• [WORK TO COMPLETE] Copy exactly the line containing "(463, 207) = (319, 155): blue" and each line after it to the end of the listing, and output nothing else.

• [PROVIDED DATA]
○ ○ ○
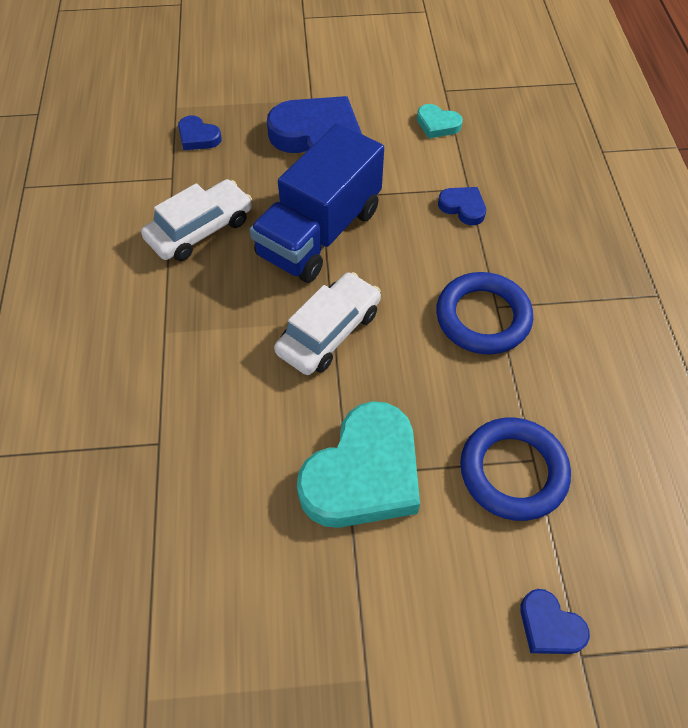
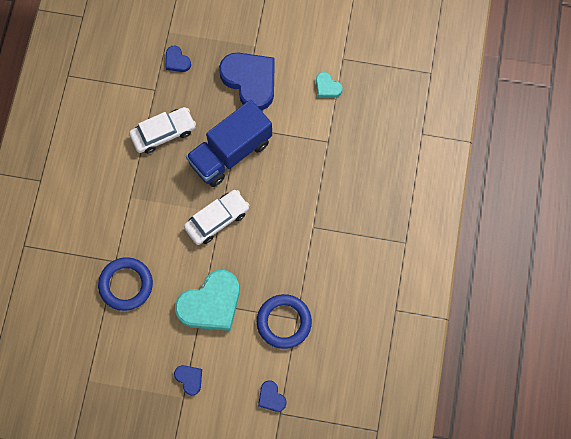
camera: 15 degrees right, 15 degrees up
(463, 207) = (319, 155): blue heart -> blue heart (189, 379)
(483, 317) = (302, 232): blue ring -> blue ring (126, 285)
○ ○ ○
• [RESPONSE TO THIS EXERCISE]
(463, 207) = (319, 155): blue heart -> blue heart (189, 379)
(483, 317) = (302, 232): blue ring -> blue ring (126, 285)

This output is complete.